[Start Data to use]
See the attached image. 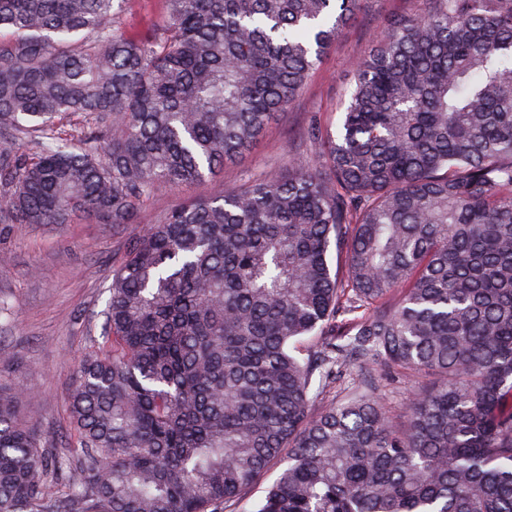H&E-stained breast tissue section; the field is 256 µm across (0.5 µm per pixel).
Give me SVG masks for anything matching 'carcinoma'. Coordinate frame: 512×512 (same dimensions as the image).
<instances>
[{
	"mask_svg": "<svg viewBox=\"0 0 512 512\" xmlns=\"http://www.w3.org/2000/svg\"><path fill=\"white\" fill-rule=\"evenodd\" d=\"M0 0V231L116 228L237 161L364 0ZM288 175L170 210L112 275L72 455L0 393V512H512V0L386 15ZM345 259L332 272L330 248ZM412 388L407 421L381 402ZM123 15L128 30L134 32L142 27L158 21L165 13L163 0H132Z\"/></svg>",
	"mask_w": 512,
	"mask_h": 512,
	"instance_id": "carcinoma-1",
	"label": "carcinoma"
}]
</instances>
[End Data to use]
* [Short exercise]: Repeat exactly, and only, the lines from the line with "Give me SVG" through the end of the listing above, both ends included.

* [Written response]:
Give me SVG masks for anything matching 'carcinoma'. Coordinate frame: 512×512 (same dimensions as the image).
<instances>
[{
	"mask_svg": "<svg viewBox=\"0 0 512 512\" xmlns=\"http://www.w3.org/2000/svg\"><path fill=\"white\" fill-rule=\"evenodd\" d=\"M0 0V231L116 228L237 161L364 0ZM288 175L170 210L112 275L72 455L0 393V512H512V0L386 15ZM345 259L332 272L330 248ZM412 388L407 421L381 402ZM123 15L128 30L134 32L142 27L158 21L165 13L163 0H132Z\"/></svg>",
	"mask_w": 512,
	"mask_h": 512,
	"instance_id": "carcinoma-1",
	"label": "carcinoma"
}]
</instances>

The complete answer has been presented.